PROBLEM DETAILS ::
Could you restate word for word each line from the top of the listing below through the line containing "yellow cheese [297,191,348,258] -> none"? Keep the pictures out.

>>>

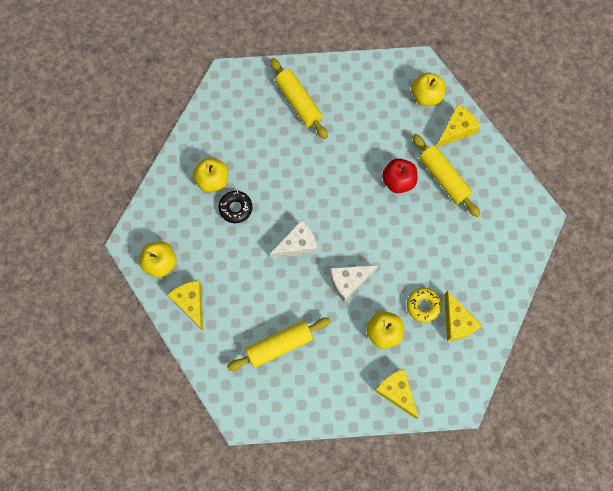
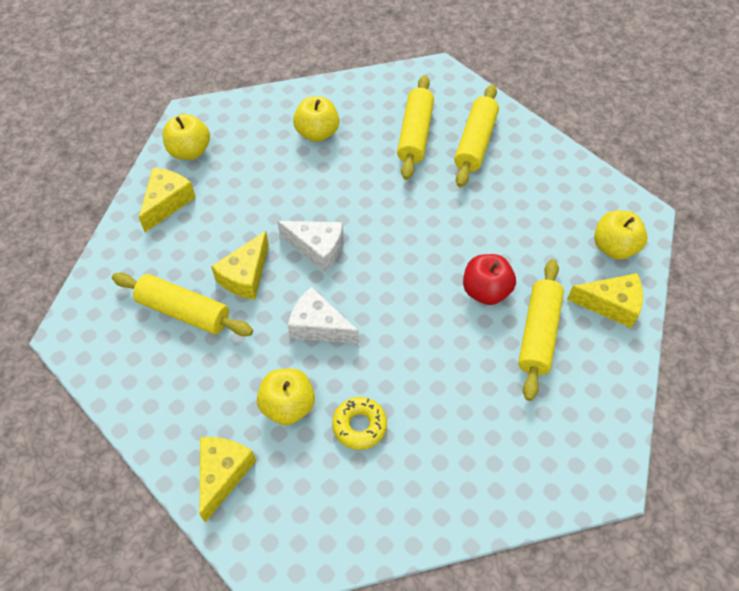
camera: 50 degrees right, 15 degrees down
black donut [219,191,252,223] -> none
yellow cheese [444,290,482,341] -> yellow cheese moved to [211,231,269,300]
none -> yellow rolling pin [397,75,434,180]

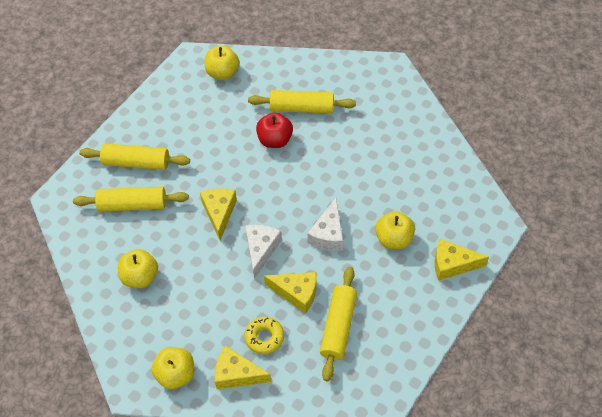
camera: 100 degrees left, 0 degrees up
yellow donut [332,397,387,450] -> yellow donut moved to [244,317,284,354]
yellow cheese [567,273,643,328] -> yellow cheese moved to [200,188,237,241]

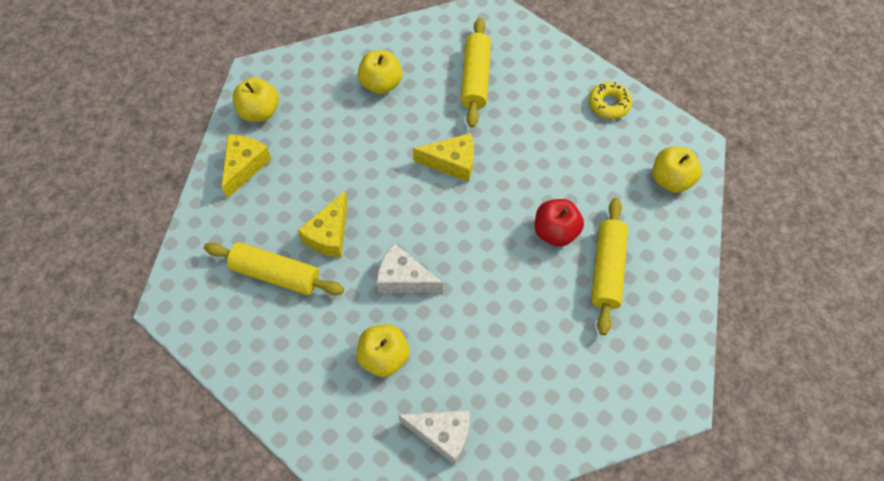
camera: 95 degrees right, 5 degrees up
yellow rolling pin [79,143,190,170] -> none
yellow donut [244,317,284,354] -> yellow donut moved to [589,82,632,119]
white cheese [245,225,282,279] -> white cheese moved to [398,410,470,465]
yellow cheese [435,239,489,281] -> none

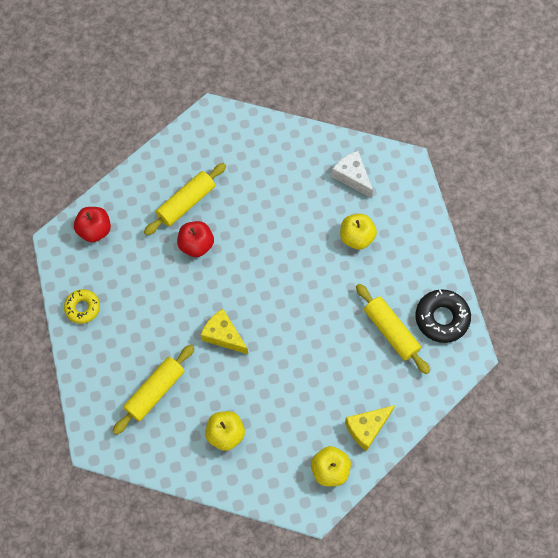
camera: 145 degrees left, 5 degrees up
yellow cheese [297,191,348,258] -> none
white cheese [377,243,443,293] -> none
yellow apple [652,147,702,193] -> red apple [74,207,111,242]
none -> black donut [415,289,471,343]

<<<

WRITTEN SOLUTION ::
camera: 50 degrees right, 15 degrees down
black donut [219,191,252,223] -> none
yellow cheese [444,290,482,341] -> yellow cheese moved to [211,231,269,300]
none -> yellow rolling pin [397,75,434,180]

camera: 100 degrees left, 0 degrees up
yellow donut [332,397,387,450] -> yellow donut moved to [244,317,284,354]
yellow cheese [567,273,643,328] -> yellow cheese moved to [200,188,237,241]

camera: 95 degrees right, 5 degrees up
yellow rolling pin [79,143,190,170] -> none
yellow donut [244,317,284,354] -> yellow donut moved to [589,82,632,119]
white cheese [245,225,282,279] -> white cheese moved to [398,410,470,465]
yellow cheese [435,239,489,281] -> none

camera: 145 degrees left, 5 degrees up
yellow cheese [297,191,348,258] -> none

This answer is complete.